• _WHAT YOU HAVE TO DO_
For the listing below, show each line that includes the string "grey".
Start of AVAILABLE DATA
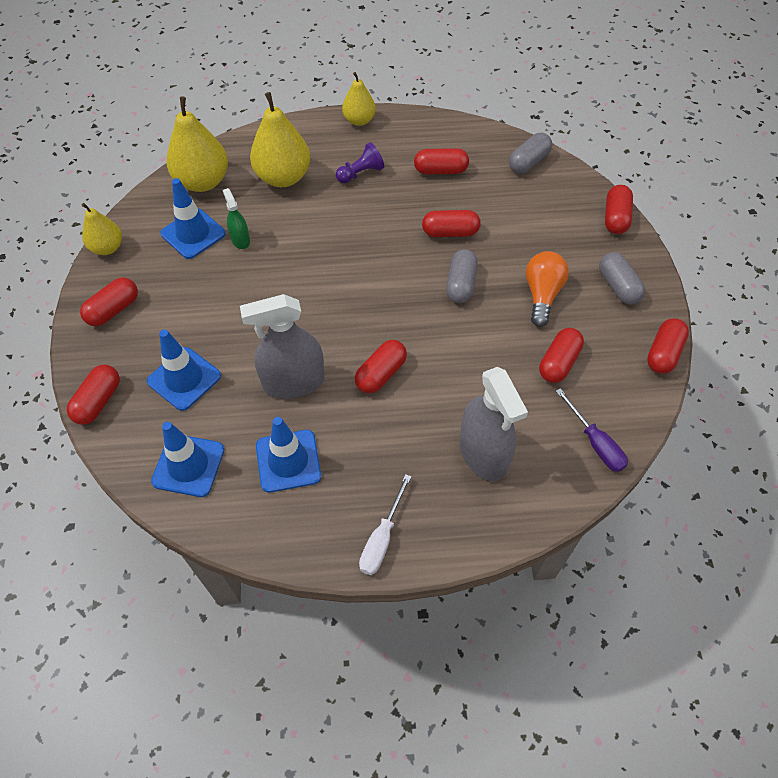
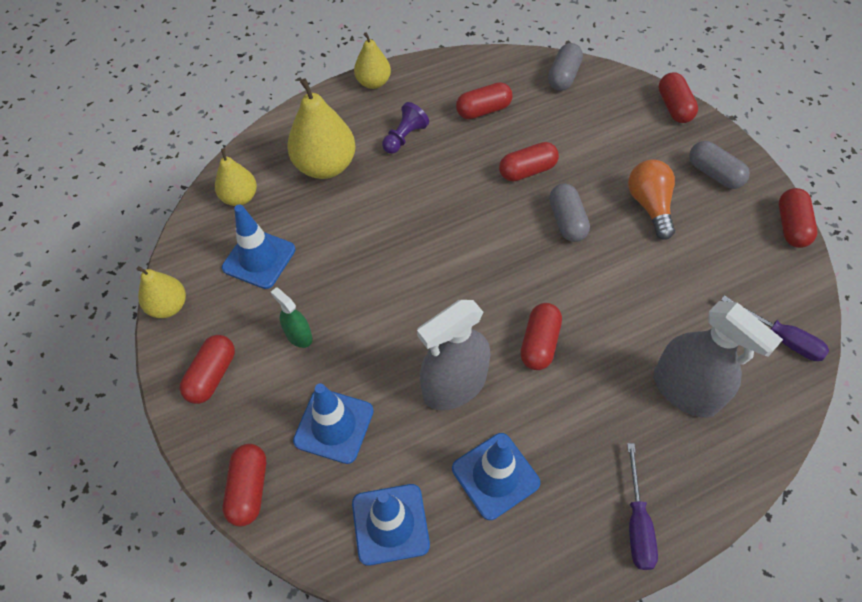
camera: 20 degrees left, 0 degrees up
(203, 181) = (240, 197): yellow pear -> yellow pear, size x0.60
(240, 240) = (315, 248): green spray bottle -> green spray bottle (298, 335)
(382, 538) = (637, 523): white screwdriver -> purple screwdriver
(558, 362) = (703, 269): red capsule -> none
End of AVAILABLE DATA
Start of AVAILABLE DATA
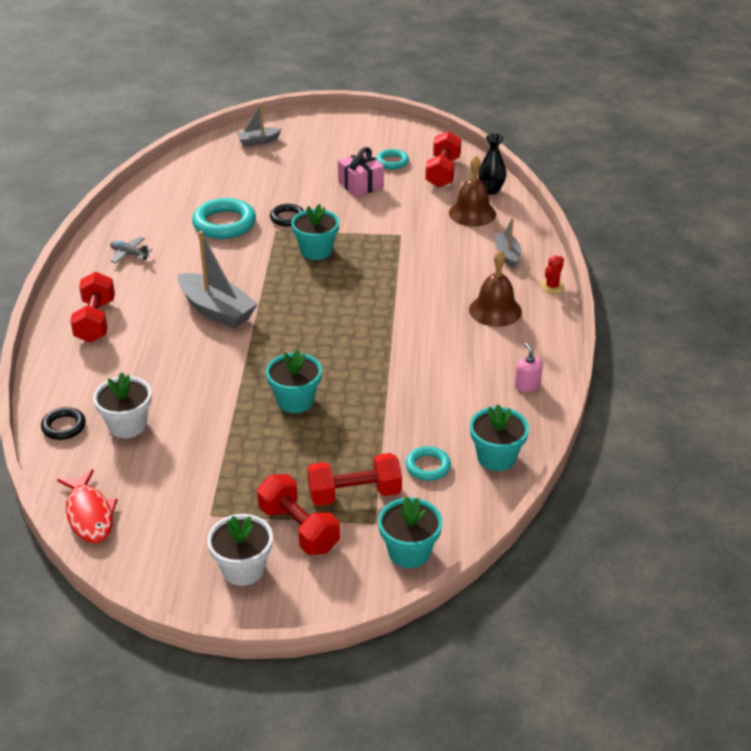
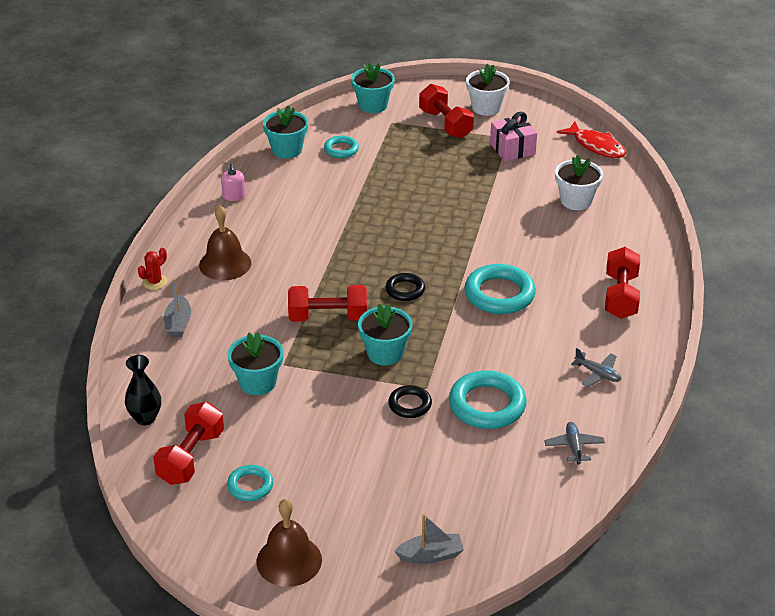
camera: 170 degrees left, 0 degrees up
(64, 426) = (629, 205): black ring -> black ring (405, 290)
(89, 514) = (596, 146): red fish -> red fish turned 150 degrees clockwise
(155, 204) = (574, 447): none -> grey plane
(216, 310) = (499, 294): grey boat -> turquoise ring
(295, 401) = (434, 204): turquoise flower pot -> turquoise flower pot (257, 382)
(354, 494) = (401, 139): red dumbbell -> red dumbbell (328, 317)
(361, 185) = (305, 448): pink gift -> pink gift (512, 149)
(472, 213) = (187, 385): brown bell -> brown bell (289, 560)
End of AVAILABLE DATA
• _RESPONSE TO THIS EXERCISE_
(155, 204) = (574, 447): none -> grey plane
(216, 310) = (499, 294): grey boat -> turquoise ring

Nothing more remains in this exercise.